Data excerpts:
%%
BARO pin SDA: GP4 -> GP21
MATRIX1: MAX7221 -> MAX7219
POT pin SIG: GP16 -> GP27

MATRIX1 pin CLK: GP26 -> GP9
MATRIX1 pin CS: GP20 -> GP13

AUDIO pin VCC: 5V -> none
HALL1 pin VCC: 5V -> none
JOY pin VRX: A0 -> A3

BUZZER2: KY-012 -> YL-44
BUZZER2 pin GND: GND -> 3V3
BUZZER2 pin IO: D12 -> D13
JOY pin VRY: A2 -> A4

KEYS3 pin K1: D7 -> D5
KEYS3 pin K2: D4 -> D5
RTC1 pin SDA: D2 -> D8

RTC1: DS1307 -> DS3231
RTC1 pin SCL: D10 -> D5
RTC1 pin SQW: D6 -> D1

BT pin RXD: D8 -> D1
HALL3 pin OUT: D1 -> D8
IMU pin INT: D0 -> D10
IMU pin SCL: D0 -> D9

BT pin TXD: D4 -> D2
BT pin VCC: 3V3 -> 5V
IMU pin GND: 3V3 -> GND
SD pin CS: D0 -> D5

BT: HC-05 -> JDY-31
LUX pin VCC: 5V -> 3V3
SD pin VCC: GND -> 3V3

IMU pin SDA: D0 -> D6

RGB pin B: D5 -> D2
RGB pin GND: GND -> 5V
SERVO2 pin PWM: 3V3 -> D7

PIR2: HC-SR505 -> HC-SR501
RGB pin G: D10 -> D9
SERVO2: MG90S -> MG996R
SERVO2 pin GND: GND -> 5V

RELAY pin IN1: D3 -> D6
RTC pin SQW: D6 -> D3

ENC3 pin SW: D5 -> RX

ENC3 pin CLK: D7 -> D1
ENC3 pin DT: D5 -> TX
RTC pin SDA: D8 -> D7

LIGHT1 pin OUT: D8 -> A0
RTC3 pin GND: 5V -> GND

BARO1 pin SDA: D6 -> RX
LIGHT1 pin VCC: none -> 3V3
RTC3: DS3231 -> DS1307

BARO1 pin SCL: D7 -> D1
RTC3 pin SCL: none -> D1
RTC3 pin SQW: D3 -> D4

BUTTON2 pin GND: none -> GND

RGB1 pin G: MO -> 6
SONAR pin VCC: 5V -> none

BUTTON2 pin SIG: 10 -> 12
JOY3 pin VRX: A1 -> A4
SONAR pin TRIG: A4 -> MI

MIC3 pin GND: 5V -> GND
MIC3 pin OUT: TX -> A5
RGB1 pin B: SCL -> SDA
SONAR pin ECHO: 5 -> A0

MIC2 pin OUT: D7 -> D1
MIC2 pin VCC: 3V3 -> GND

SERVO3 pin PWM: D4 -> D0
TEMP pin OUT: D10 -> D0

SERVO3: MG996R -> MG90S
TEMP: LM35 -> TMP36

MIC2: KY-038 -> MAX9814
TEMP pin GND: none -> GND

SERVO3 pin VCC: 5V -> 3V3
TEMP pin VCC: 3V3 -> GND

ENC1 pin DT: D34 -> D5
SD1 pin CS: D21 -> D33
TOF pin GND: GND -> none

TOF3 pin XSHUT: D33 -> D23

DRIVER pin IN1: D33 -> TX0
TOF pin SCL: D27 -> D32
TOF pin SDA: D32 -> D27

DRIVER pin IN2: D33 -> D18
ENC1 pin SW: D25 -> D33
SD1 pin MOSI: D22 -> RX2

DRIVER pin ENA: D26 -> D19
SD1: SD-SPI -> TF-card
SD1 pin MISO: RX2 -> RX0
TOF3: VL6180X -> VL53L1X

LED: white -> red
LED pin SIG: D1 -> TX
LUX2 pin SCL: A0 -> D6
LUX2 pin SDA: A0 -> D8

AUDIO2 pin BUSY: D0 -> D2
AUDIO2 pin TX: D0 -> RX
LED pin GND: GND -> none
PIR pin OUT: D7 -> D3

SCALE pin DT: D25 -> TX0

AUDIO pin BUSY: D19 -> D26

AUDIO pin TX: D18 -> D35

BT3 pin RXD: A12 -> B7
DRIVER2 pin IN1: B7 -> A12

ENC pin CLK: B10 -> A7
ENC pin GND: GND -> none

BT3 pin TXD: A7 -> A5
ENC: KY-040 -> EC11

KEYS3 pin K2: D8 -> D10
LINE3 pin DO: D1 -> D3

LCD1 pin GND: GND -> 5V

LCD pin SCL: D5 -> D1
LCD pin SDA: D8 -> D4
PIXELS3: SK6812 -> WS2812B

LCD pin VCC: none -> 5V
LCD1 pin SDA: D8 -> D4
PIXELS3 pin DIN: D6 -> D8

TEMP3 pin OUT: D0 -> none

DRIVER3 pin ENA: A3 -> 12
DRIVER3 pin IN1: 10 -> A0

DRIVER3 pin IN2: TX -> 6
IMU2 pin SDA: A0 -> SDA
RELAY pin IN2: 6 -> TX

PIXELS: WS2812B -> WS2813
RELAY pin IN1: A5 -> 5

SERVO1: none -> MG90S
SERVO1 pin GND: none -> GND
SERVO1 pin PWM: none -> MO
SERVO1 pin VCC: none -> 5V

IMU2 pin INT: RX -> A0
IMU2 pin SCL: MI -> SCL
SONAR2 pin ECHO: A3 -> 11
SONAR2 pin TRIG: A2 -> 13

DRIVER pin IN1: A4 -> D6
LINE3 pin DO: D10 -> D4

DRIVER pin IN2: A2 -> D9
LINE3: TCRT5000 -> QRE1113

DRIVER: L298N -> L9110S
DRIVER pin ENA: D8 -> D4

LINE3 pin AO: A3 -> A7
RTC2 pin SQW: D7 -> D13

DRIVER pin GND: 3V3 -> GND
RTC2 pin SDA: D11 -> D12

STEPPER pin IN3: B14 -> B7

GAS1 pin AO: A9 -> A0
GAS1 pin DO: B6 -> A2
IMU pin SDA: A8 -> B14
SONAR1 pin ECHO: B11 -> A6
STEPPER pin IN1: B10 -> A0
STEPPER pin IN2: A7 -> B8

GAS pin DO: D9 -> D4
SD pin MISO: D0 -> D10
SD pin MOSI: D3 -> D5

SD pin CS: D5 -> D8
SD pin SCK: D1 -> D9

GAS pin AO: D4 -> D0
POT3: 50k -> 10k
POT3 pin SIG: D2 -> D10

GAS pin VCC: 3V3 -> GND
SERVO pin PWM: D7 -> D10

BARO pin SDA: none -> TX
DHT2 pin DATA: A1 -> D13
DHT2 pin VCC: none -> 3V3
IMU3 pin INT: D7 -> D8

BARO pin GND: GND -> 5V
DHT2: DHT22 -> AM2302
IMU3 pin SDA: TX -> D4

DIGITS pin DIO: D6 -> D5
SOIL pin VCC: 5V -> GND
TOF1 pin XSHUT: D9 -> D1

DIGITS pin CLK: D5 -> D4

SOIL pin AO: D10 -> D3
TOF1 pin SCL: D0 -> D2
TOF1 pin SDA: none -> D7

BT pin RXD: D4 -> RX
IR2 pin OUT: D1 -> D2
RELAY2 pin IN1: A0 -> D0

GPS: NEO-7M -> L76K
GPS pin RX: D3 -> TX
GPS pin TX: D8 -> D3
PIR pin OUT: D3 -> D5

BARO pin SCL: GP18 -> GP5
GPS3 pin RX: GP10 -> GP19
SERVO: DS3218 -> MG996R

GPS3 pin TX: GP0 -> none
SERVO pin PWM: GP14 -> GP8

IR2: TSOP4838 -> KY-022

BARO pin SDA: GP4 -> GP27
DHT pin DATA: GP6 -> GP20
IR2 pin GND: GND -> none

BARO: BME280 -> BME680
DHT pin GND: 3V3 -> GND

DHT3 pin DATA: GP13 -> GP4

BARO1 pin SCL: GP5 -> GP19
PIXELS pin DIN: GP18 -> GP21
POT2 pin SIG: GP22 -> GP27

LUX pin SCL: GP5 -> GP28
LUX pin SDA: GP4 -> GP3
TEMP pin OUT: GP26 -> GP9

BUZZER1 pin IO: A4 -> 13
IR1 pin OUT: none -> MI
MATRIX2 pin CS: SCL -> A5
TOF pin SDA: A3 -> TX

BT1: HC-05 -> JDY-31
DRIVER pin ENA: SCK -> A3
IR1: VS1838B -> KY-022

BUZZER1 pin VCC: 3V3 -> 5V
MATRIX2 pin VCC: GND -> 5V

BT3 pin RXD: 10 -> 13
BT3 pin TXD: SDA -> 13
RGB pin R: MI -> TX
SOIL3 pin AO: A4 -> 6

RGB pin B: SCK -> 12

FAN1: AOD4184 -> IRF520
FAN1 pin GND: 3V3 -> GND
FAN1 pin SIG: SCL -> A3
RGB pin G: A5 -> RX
%%
Work task: Could you reproduce, exactly, every line above from the line with "SERVO2: MG90S -> MG996R" to the line with "RGB1 pin G: MO -> 6", and no other line? Both ends count.

Exercise response:
SERVO2: MG90S -> MG996R
SERVO2 pin GND: GND -> 5V

RELAY pin IN1: D3 -> D6
RTC pin SQW: D6 -> D3

ENC3 pin SW: D5 -> RX

ENC3 pin CLK: D7 -> D1
ENC3 pin DT: D5 -> TX
RTC pin SDA: D8 -> D7

LIGHT1 pin OUT: D8 -> A0
RTC3 pin GND: 5V -> GND

BARO1 pin SDA: D6 -> RX
LIGHT1 pin VCC: none -> 3V3
RTC3: DS3231 -> DS1307

BARO1 pin SCL: D7 -> D1
RTC3 pin SCL: none -> D1
RTC3 pin SQW: D3 -> D4

BUTTON2 pin GND: none -> GND

RGB1 pin G: MO -> 6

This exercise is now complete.